▶ _Object tracking records_
>>>>>

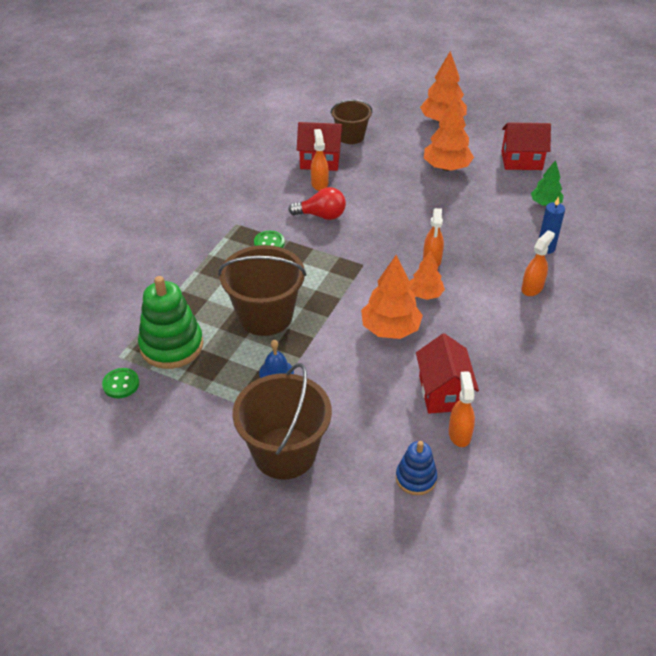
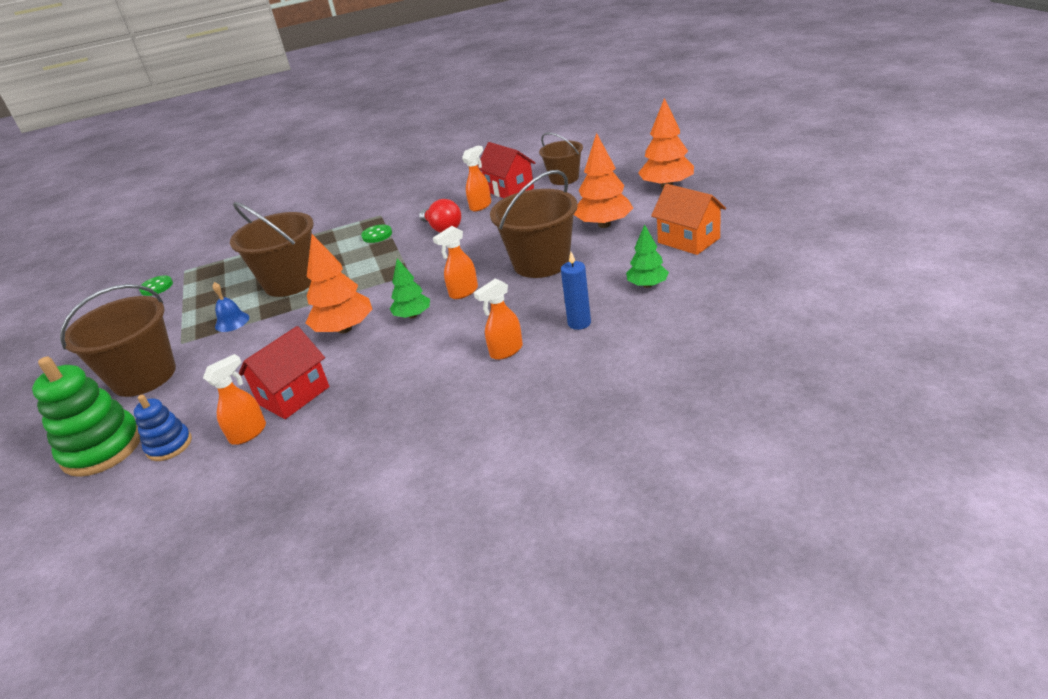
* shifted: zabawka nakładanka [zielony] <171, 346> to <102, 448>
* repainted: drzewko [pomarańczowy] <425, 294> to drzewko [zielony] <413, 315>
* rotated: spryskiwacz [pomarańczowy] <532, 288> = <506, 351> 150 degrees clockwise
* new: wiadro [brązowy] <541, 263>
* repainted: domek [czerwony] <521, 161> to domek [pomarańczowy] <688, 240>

<<<<<

▶ _Exercise requirements_
What you write should match, character for character, the lines from the one with "[brązowy] <541, 263>" to the end of the data, both included.

▶ _Exercise solution_
* new: wiadro [brązowy] <541, 263>
* repainted: domek [czerwony] <521, 161> to domek [pomarańczowy] <688, 240>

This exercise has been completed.